--- GIVEN RECORDS ---

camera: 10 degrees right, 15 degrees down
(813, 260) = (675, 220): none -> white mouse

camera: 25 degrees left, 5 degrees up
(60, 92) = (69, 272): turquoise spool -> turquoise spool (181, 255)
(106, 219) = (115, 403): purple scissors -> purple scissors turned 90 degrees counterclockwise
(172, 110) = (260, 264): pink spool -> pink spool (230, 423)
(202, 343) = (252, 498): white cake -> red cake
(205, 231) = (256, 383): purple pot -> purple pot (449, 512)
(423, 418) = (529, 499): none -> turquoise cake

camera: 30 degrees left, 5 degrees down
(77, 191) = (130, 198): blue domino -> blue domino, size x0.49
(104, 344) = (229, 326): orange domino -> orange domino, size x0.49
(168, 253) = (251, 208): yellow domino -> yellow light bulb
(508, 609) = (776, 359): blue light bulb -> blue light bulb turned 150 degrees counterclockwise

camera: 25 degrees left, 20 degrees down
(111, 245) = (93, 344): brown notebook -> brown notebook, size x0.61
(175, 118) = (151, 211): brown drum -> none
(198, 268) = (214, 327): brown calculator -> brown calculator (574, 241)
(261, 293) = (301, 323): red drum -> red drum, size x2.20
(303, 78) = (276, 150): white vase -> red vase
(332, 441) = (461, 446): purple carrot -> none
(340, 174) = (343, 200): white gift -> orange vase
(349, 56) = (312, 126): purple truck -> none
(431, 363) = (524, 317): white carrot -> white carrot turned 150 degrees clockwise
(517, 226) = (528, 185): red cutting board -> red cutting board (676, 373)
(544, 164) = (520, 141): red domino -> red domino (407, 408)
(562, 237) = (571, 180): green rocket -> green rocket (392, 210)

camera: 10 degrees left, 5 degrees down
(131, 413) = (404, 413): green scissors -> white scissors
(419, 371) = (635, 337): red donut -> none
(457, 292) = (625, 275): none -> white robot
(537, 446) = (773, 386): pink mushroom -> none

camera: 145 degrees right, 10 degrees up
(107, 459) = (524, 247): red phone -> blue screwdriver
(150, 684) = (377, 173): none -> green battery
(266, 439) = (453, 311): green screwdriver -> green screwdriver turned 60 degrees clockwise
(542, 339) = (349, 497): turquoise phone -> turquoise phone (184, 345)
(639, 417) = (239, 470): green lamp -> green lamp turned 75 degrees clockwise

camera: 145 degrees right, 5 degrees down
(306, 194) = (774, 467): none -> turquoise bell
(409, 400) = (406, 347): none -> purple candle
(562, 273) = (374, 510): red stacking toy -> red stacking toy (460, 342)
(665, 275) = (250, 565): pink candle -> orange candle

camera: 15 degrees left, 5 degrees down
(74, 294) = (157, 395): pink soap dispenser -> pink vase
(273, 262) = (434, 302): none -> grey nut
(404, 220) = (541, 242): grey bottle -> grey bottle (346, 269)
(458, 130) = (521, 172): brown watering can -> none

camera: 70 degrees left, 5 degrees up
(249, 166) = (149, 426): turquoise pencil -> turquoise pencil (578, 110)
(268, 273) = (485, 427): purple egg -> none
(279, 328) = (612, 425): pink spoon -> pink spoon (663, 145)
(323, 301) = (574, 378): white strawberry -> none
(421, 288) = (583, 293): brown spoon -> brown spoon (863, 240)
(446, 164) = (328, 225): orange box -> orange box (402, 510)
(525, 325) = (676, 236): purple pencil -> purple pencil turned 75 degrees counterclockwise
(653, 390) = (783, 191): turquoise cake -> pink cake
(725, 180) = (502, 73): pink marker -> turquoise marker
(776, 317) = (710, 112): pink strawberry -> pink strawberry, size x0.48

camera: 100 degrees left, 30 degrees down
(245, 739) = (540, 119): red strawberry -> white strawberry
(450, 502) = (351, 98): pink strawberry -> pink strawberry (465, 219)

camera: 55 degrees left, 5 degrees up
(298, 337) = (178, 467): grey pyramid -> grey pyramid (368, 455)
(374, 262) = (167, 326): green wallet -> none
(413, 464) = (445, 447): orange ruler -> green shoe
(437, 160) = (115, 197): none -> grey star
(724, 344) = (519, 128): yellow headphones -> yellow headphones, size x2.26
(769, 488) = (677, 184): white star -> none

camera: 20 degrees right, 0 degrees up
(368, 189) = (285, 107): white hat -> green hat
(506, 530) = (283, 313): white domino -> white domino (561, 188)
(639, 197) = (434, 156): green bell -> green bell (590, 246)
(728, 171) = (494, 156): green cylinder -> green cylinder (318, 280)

---

▶ WHAT IS BEING ASKED: A bare number is required: the count of lines above with the string "pencil".

▶ ANSWER: 2